Activity:
Among the lines below, tally those holding the string "swapped" and give the total only.

Data shown:
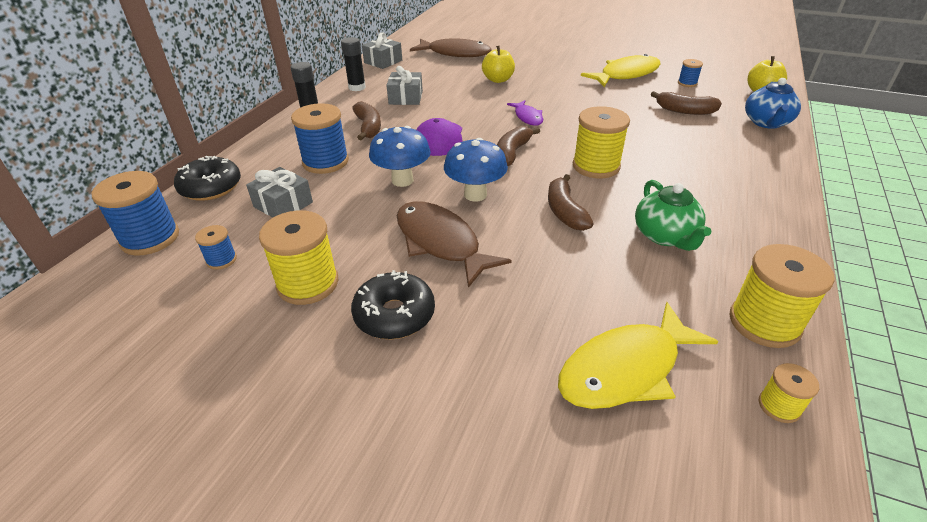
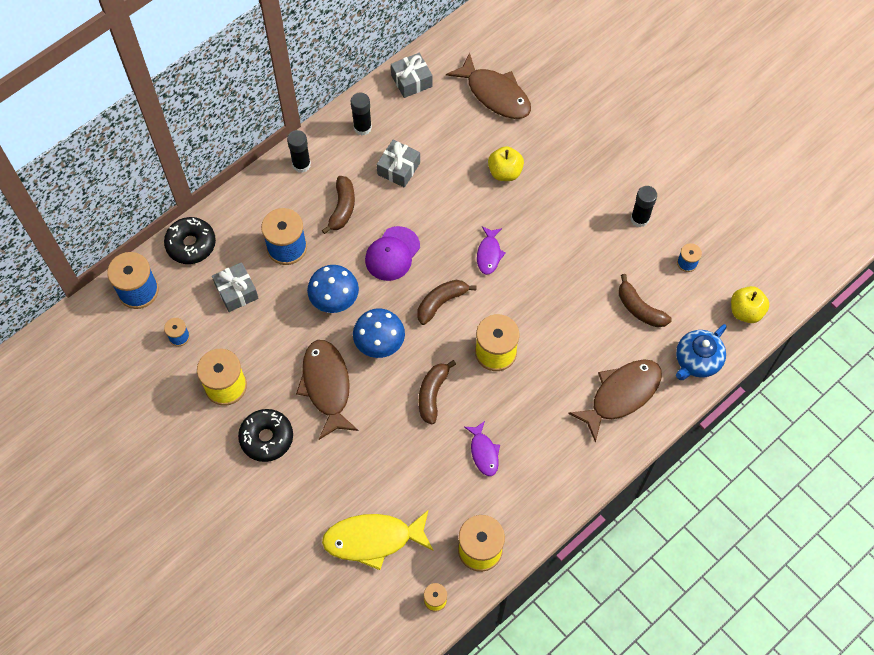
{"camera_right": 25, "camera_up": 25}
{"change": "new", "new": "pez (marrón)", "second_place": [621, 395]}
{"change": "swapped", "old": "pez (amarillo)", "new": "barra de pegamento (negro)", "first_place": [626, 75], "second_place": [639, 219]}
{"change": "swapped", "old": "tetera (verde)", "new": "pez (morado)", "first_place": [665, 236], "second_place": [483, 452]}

Finished task:
2